[Opening PROVIDED RECORDS section]
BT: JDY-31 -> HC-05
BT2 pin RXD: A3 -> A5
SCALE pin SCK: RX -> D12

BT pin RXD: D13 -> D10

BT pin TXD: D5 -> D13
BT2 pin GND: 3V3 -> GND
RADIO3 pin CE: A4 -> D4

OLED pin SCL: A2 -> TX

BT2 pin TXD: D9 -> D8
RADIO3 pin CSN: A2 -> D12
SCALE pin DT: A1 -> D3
[Closing PROVIDED RECORDS section]
[Opening PROVIDED RECORDS section]
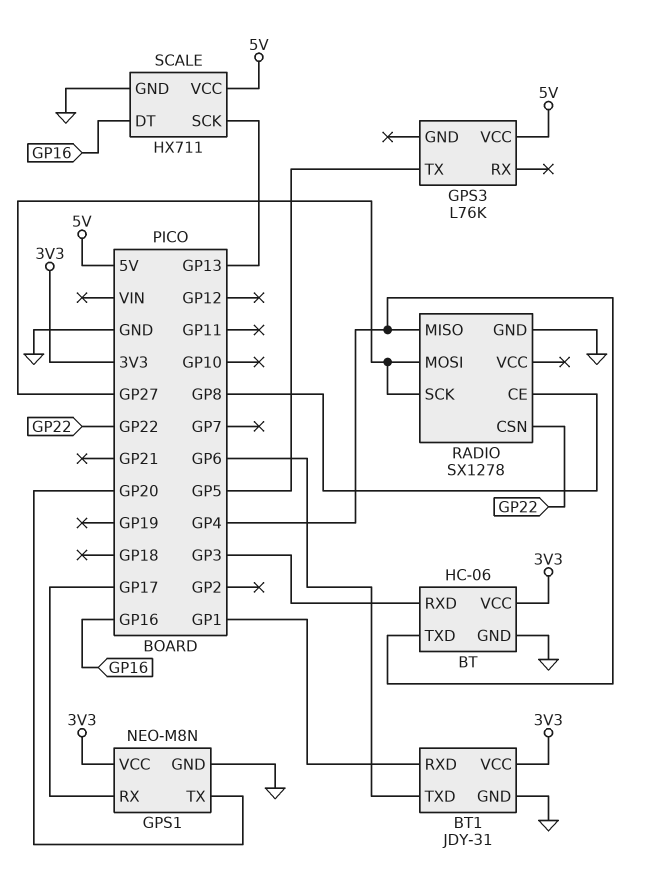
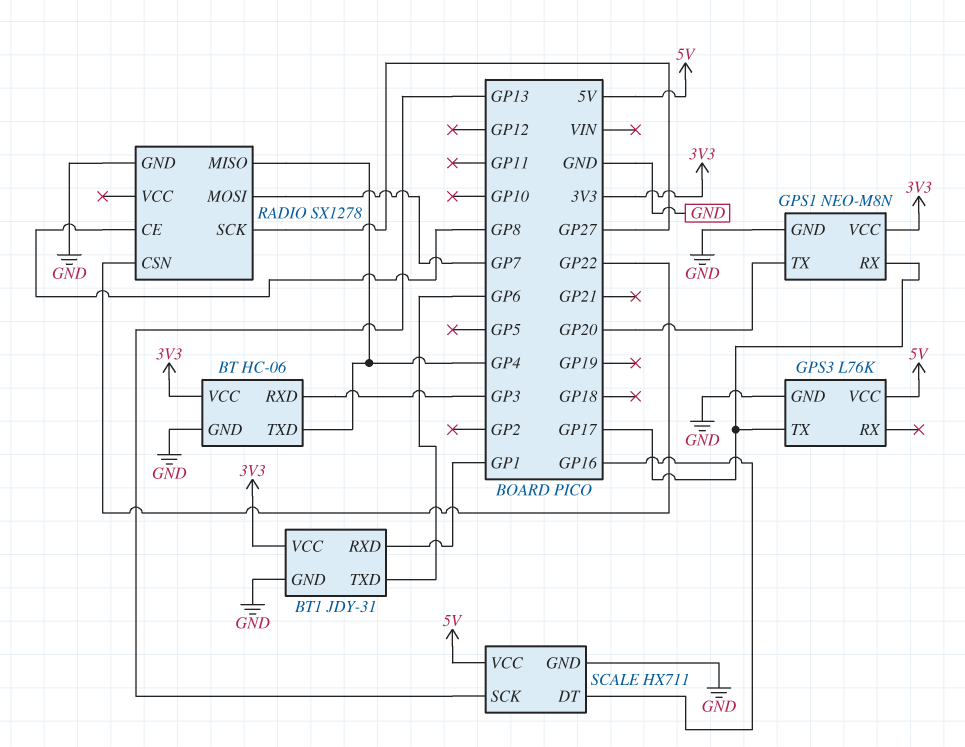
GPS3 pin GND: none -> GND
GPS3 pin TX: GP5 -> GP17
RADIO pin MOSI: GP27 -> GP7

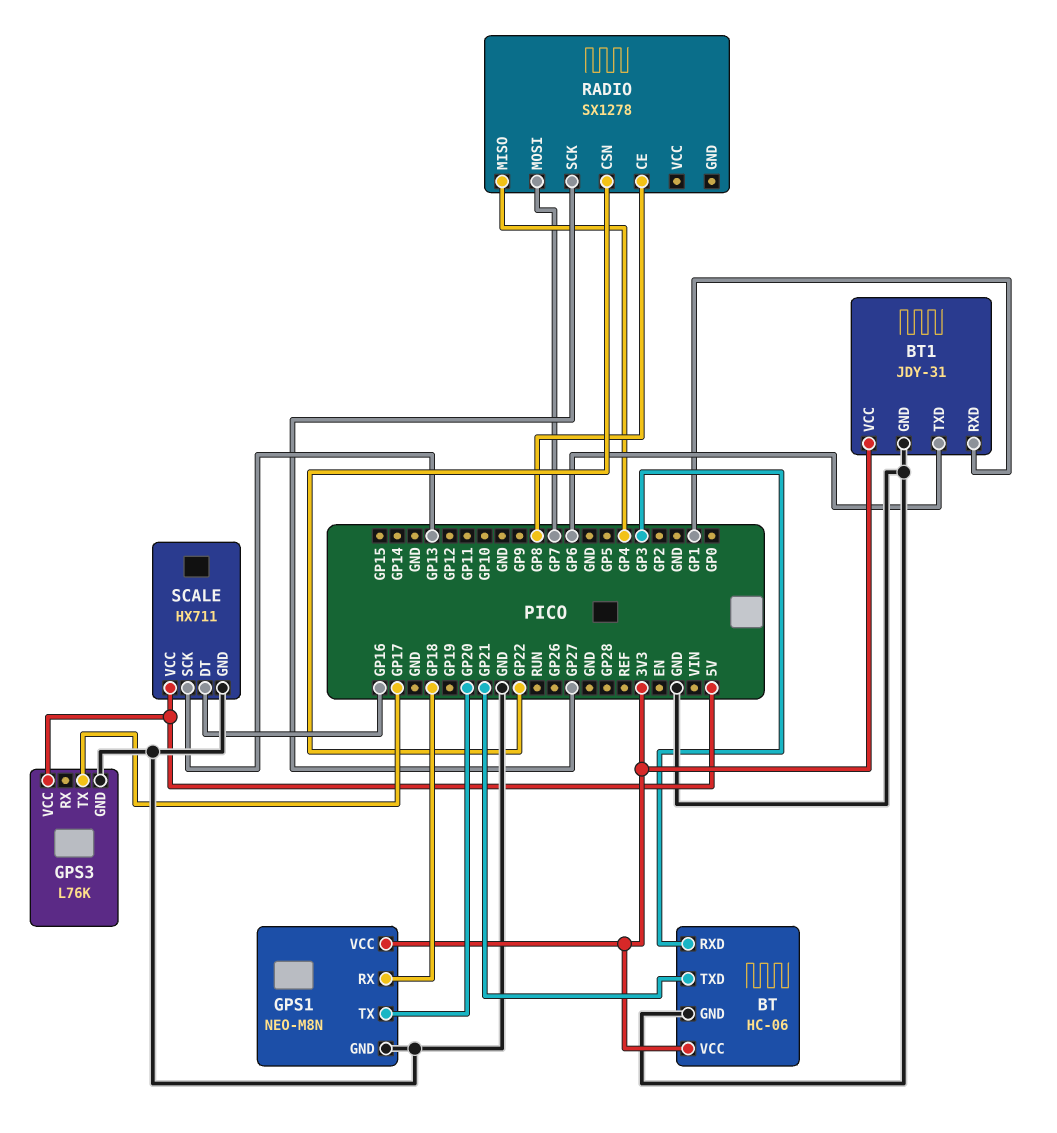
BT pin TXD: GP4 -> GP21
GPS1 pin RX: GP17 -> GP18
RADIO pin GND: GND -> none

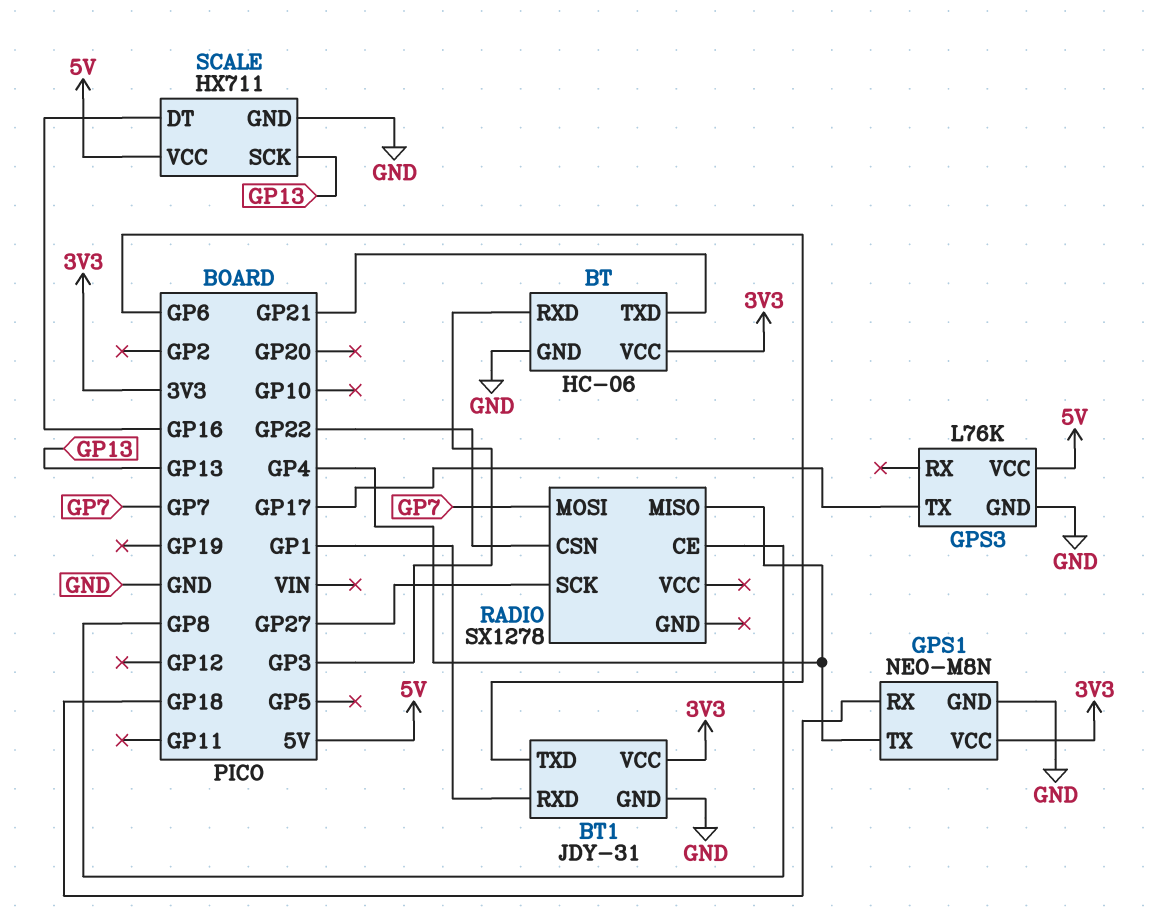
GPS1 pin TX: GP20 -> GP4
[Closing PROVIDED RECORDS section]
[Opening PROVIDED RECORDS section]
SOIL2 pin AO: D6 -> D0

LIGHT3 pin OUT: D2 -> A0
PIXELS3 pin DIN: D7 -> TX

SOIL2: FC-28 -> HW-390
[Closing PROVIDED RECORDS section]
ACTION ITEM:
Copy out precisely the lines from the line with "BT: JDY-31 -> HC-05" to the line with "SCALE pin DT: A1 -> D3" in the material above, including those two lines and omitting all the rest.

EXERCISE OUTPUT:
BT: JDY-31 -> HC-05
BT2 pin RXD: A3 -> A5
SCALE pin SCK: RX -> D12

BT pin RXD: D13 -> D10

BT pin TXD: D5 -> D13
BT2 pin GND: 3V3 -> GND
RADIO3 pin CE: A4 -> D4

OLED pin SCL: A2 -> TX

BT2 pin TXD: D9 -> D8
RADIO3 pin CSN: A2 -> D12
SCALE pin DT: A1 -> D3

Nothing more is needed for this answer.